Without including any images, set down the records below exactly.

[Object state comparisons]
-------
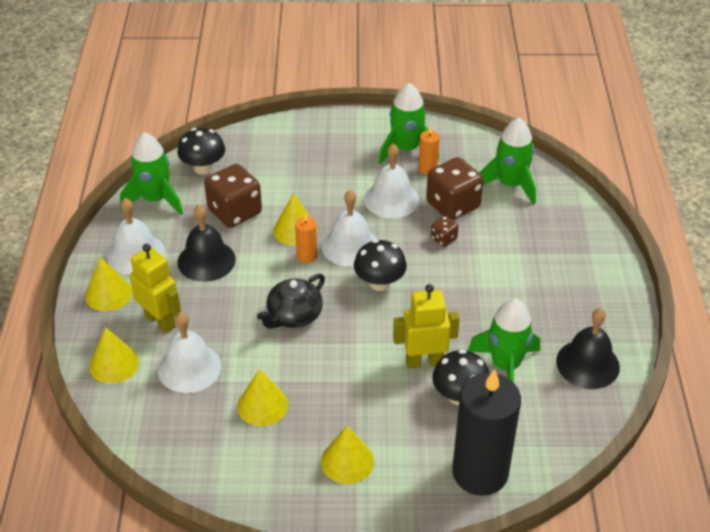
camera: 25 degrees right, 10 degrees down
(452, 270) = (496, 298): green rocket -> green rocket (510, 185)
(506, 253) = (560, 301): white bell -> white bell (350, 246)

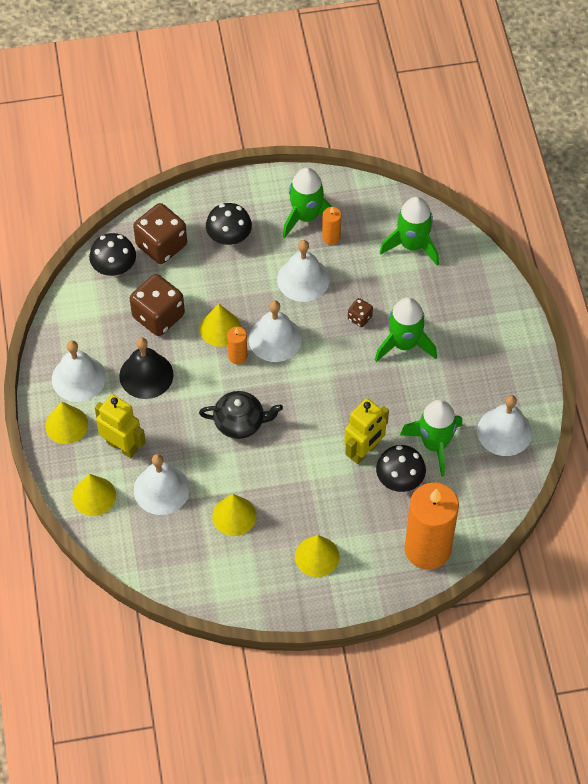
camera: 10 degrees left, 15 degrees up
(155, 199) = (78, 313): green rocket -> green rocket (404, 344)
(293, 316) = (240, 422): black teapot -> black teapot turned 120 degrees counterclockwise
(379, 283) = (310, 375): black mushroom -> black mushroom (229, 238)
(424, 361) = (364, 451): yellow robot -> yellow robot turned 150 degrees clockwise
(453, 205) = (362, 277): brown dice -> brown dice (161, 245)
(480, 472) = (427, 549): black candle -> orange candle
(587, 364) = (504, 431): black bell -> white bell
-------
SOLVED PROBLEM →
camera: 25 degrees right, 10 degrees down
(452, 270) = (496, 298): green rocket -> green rocket (510, 185)
(506, 253) = (560, 301): white bell -> white bell (350, 246)

camera: 10 degrees left, 15 degrees up
(155, 199) = (78, 313): green rocket -> green rocket (404, 344)
(293, 316) = (240, 422): black teapot -> black teapot turned 120 degrees counterclockwise
(379, 283) = (310, 375): black mushroom -> black mushroom (229, 238)
(424, 361) = (364, 451): yellow robot -> yellow robot turned 150 degrees clockwise
(453, 205) = (362, 277): brown dice -> brown dice (161, 245)
(480, 472) = (427, 549): black candle -> orange candle
(587, 364) = (504, 431): black bell -> white bell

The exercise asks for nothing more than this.